> [What needs to be done]:
Return the lines from the start of the data through the line with "U3 pin SCL: SDA -> SCL". Include both of those lines and no others.

[[ Data records open ]]

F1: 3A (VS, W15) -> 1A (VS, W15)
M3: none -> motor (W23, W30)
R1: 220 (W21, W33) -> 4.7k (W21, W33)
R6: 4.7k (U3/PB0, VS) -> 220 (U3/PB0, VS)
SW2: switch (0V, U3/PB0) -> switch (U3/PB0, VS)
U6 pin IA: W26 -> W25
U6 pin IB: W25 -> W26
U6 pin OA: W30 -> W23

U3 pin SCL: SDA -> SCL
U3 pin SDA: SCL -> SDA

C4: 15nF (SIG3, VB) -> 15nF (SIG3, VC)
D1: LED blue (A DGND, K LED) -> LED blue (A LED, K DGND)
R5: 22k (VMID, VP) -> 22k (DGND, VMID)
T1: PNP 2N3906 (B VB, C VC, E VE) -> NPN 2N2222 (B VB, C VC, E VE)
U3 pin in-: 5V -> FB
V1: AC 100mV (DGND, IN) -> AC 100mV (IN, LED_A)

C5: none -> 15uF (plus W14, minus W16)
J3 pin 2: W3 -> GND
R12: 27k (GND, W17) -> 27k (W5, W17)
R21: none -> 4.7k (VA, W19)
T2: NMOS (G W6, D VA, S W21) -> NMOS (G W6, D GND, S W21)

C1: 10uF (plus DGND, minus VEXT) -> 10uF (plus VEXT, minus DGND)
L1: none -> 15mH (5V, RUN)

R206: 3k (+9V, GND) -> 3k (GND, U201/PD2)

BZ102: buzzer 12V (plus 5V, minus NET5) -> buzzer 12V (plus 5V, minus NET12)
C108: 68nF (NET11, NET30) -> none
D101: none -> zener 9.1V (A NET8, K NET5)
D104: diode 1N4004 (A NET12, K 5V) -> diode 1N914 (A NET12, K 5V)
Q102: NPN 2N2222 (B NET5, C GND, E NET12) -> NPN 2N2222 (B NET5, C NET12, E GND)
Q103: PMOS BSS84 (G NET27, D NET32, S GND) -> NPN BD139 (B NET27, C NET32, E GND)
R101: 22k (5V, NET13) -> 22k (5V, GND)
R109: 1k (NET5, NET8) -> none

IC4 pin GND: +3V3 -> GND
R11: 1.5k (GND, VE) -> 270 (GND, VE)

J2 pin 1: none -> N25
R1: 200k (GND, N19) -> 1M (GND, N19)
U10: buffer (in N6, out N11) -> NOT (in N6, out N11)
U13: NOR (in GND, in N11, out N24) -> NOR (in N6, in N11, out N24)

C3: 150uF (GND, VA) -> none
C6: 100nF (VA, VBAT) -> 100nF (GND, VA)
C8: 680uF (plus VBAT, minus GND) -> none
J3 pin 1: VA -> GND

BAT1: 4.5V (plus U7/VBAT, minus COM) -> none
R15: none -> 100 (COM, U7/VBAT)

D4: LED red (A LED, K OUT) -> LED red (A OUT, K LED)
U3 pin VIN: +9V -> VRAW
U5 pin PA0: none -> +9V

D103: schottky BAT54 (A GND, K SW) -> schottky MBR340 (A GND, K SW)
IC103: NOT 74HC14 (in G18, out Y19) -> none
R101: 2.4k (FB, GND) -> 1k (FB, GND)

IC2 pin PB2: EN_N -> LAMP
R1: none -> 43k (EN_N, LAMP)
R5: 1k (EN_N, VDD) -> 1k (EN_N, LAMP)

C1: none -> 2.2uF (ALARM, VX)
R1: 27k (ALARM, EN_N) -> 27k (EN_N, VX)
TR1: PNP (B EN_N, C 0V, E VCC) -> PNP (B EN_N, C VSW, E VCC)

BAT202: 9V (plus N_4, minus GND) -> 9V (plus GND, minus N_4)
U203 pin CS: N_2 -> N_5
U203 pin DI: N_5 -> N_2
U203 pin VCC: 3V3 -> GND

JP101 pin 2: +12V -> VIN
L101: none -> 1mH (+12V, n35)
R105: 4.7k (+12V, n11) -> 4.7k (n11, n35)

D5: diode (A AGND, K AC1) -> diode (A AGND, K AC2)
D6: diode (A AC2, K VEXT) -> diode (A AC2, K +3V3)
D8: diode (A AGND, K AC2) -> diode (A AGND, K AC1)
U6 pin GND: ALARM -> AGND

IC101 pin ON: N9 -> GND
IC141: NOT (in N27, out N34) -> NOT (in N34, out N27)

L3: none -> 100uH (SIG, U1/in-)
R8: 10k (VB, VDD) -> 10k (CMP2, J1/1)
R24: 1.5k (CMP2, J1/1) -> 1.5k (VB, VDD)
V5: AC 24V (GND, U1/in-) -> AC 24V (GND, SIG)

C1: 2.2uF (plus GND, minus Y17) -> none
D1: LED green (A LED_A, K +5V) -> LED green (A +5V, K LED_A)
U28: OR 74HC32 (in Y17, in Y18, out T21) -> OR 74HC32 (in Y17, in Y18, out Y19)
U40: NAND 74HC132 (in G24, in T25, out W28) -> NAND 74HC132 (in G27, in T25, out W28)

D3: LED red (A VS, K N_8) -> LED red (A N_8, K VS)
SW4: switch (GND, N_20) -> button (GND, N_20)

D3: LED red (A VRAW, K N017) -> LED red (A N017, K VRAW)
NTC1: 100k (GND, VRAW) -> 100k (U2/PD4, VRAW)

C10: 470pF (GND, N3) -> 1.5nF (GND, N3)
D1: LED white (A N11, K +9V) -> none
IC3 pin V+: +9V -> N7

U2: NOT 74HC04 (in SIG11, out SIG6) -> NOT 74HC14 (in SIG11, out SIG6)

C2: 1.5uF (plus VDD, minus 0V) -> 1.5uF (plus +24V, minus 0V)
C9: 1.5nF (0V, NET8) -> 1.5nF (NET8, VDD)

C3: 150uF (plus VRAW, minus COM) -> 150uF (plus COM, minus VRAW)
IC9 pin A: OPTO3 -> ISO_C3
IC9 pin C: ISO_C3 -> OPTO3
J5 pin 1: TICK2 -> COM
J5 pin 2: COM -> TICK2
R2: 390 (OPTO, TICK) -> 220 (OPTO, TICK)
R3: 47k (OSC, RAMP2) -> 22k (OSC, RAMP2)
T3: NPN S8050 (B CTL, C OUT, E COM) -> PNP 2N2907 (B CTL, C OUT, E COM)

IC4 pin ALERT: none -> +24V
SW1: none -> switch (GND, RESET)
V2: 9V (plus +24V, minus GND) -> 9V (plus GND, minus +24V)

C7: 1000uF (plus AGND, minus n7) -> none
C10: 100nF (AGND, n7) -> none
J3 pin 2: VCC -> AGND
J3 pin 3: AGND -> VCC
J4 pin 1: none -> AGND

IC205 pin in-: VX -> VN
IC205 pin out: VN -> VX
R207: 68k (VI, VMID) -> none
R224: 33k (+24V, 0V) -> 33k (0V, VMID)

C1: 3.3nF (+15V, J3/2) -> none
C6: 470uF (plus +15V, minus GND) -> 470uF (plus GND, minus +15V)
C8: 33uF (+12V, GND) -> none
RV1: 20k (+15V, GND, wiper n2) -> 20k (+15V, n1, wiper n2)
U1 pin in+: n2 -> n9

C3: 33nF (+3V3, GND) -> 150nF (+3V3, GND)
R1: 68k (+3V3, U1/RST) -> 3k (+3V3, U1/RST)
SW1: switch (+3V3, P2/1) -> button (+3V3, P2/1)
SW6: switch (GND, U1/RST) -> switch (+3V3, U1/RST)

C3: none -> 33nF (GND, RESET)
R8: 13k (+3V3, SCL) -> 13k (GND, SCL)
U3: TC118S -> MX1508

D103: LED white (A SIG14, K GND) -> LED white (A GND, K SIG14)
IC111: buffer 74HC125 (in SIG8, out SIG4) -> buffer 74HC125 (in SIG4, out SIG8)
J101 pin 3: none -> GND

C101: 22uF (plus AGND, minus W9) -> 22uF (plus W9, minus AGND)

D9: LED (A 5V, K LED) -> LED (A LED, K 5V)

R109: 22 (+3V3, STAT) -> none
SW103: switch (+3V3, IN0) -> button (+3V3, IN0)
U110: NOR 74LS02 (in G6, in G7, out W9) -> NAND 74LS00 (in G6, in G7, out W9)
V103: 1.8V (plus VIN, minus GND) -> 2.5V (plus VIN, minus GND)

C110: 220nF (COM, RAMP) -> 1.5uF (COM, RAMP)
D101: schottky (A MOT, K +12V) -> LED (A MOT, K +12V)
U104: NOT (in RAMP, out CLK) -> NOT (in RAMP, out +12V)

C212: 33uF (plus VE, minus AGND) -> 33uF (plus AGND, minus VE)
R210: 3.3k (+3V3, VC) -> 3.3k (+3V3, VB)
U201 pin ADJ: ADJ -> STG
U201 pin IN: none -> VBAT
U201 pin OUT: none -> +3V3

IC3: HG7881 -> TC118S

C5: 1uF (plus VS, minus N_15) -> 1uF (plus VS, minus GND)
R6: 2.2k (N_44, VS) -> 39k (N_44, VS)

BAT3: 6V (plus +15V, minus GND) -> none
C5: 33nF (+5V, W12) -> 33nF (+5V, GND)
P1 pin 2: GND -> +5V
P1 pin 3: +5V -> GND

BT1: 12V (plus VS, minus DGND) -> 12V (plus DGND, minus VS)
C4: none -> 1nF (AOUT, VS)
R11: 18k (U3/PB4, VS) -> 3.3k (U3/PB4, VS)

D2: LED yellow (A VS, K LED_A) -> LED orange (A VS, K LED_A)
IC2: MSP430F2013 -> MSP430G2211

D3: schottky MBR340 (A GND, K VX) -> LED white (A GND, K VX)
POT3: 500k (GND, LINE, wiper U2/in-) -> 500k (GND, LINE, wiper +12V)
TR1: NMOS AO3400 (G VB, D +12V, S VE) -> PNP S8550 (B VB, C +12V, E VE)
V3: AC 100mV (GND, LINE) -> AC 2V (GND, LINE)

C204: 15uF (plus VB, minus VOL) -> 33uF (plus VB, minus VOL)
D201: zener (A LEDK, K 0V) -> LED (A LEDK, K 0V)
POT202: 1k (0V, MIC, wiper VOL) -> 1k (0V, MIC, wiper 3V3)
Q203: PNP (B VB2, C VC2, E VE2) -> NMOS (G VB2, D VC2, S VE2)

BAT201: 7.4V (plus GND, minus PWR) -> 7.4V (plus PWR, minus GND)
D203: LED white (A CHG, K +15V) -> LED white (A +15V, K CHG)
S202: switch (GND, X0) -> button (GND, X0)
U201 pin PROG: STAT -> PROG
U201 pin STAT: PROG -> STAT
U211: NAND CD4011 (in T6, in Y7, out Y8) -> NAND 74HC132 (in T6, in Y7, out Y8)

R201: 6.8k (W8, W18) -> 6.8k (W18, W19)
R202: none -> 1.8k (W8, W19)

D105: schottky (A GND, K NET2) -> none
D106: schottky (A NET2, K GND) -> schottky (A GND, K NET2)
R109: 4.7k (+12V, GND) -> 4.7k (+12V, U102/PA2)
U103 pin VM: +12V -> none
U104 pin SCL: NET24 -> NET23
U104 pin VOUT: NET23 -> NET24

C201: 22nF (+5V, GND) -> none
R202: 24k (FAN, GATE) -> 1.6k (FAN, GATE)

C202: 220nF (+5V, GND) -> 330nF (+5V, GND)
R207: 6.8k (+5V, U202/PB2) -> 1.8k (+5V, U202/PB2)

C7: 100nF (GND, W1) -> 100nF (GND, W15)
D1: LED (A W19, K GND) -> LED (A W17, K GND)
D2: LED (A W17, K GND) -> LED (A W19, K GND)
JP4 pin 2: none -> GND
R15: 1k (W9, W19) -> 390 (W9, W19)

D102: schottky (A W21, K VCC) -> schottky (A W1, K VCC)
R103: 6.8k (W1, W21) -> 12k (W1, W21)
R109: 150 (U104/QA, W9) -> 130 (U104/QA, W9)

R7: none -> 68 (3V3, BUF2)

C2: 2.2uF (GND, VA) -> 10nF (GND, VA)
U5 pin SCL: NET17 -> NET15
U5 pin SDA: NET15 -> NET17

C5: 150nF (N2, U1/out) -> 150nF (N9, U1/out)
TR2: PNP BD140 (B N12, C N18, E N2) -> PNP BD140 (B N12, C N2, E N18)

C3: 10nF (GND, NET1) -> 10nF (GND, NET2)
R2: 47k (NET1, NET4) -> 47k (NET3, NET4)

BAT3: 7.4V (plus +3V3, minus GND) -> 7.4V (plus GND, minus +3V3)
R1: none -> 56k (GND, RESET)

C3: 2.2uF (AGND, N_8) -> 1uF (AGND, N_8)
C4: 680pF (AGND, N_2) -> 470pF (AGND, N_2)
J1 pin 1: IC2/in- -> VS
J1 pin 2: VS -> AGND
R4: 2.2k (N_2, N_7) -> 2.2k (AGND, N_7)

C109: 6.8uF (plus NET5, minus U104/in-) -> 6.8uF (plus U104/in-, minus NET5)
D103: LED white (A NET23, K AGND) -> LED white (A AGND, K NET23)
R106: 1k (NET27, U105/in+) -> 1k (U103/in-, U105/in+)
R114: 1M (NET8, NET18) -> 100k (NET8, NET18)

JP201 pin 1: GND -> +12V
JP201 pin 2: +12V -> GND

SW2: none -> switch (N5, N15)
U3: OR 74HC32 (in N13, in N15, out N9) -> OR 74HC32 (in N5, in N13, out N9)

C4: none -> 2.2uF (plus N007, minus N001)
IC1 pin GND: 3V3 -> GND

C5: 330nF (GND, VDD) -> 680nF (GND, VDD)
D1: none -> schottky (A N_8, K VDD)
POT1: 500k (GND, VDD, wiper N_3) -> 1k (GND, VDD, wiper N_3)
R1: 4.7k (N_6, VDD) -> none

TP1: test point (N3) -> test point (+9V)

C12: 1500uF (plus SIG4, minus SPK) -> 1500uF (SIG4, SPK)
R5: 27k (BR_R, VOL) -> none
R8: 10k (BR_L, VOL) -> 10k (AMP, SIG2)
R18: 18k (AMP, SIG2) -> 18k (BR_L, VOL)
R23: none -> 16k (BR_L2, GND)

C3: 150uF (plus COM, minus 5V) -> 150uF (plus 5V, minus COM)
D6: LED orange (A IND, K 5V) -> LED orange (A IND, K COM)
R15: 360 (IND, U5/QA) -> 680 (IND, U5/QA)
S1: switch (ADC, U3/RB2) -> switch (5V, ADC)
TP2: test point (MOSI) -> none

[[ Data records closed ]]

> [Result of the exercise]:
F1: 3A (VS, W15) -> 1A (VS, W15)
M3: none -> motor (W23, W30)
R1: 220 (W21, W33) -> 4.7k (W21, W33)
R6: 4.7k (U3/PB0, VS) -> 220 (U3/PB0, VS)
SW2: switch (0V, U3/PB0) -> switch (U3/PB0, VS)
U6 pin IA: W26 -> W25
U6 pin IB: W25 -> W26
U6 pin OA: W30 -> W23

U3 pin SCL: SDA -> SCL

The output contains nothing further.